Each record that follows should be repeated exactly, minus any images.

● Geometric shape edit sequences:
────────────────
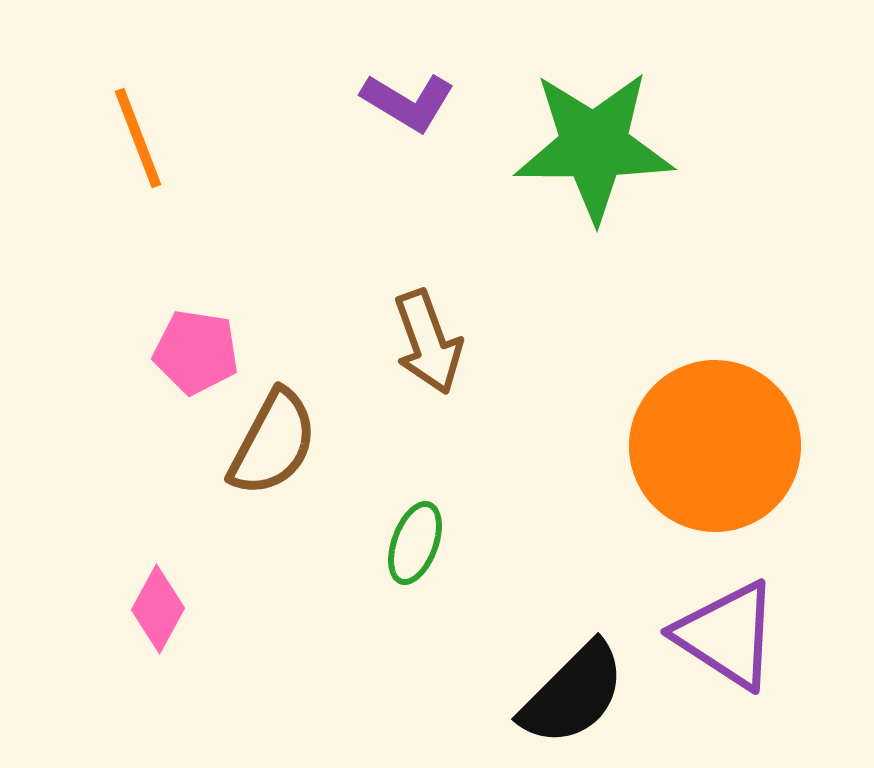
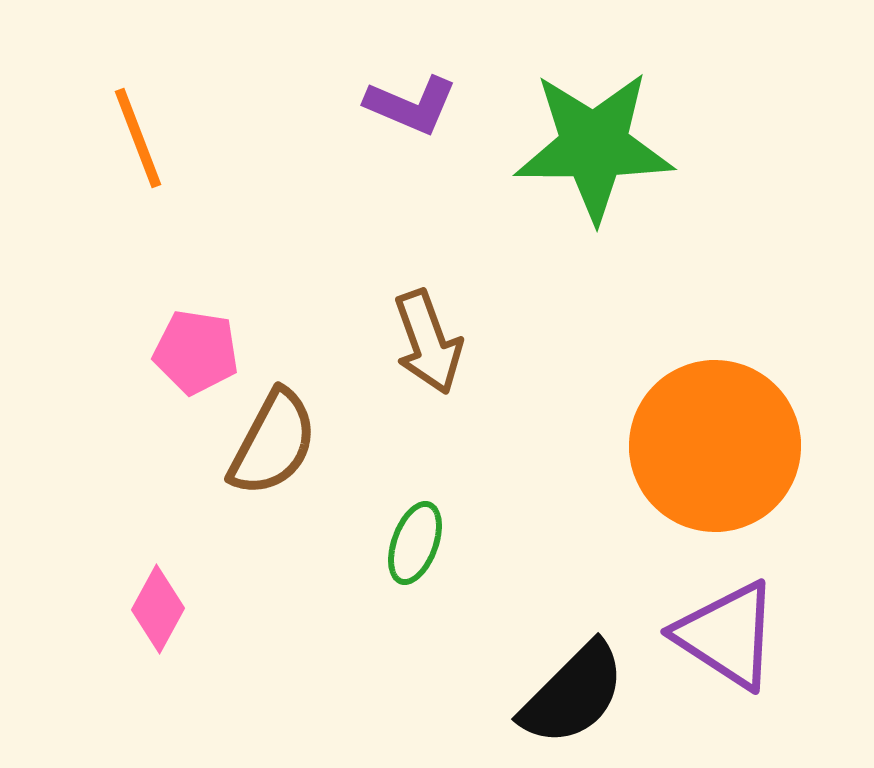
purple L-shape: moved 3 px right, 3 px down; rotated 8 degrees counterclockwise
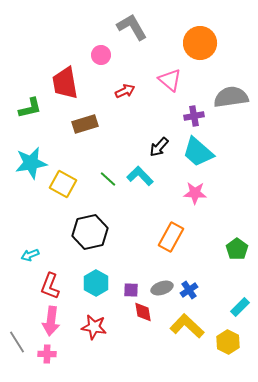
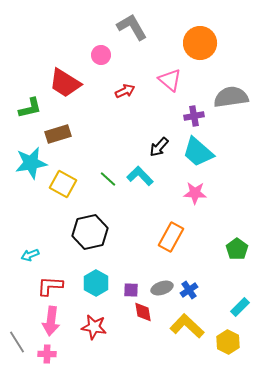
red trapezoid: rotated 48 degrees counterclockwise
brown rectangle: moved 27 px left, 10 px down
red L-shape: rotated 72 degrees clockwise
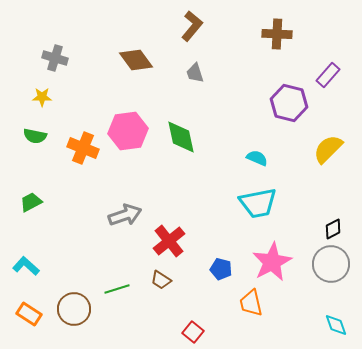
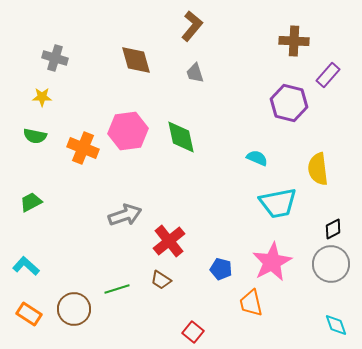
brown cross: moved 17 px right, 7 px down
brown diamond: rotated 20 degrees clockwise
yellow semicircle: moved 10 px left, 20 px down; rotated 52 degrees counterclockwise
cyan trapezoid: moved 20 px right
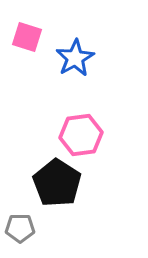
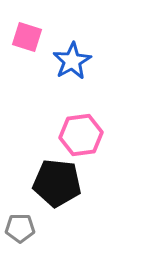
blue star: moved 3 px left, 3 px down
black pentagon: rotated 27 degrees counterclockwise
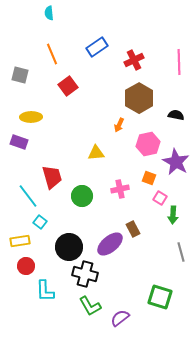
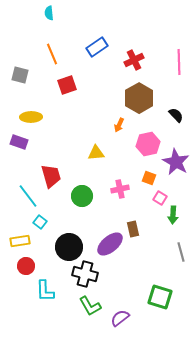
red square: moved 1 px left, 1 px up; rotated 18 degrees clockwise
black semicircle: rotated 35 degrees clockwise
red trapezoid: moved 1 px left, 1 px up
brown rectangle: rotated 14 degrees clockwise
────────────────
● RESULT FOR THIS TASK:
purple L-shape: moved 3 px right, 3 px down; rotated 8 degrees counterclockwise
red trapezoid: rotated 48 degrees counterclockwise
brown rectangle: moved 27 px left, 10 px down
red L-shape: rotated 72 degrees clockwise
brown cross: moved 17 px right, 7 px down
brown diamond: rotated 20 degrees clockwise
yellow semicircle: moved 10 px left, 20 px down; rotated 52 degrees counterclockwise
cyan trapezoid: moved 20 px right
blue star: moved 3 px left, 3 px down
black pentagon: rotated 27 degrees counterclockwise
red square: moved 1 px left, 1 px up; rotated 18 degrees clockwise
black semicircle: rotated 35 degrees clockwise
red trapezoid: moved 1 px left, 1 px up
brown rectangle: rotated 14 degrees clockwise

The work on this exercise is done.